Assignment:
Report back every line below that carries the word "diode".

Data excerpts:
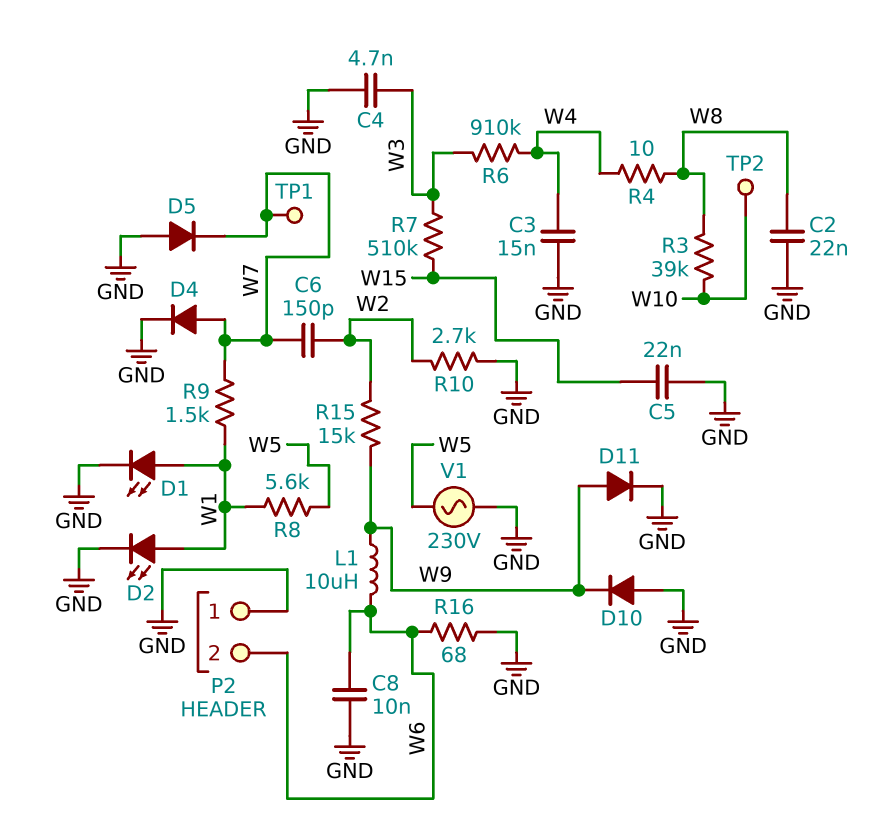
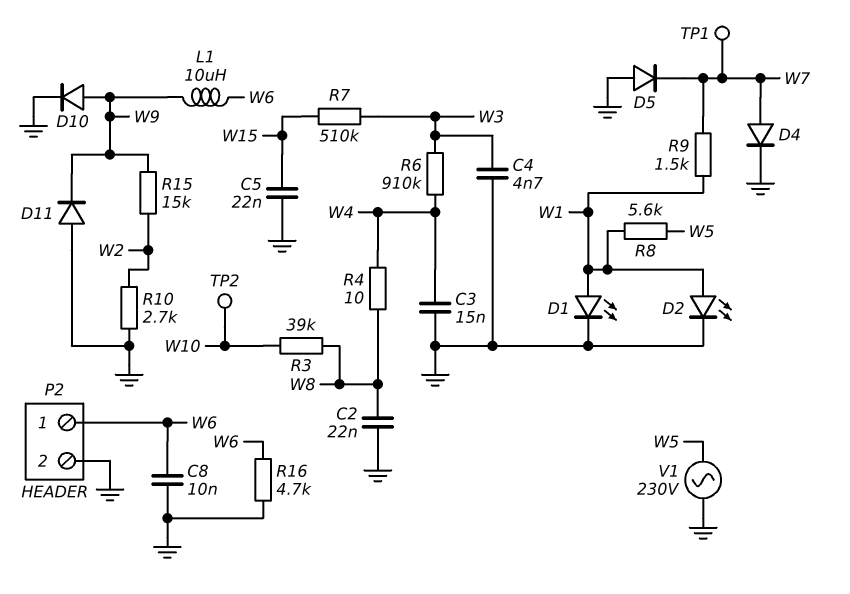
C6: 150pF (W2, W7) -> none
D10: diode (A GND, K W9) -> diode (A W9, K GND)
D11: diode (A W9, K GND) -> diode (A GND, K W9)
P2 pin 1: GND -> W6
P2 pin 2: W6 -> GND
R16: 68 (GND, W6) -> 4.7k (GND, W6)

Response area:
D10: diode (A GND, K W9) -> diode (A W9, K GND)
D11: diode (A W9, K GND) -> diode (A GND, K W9)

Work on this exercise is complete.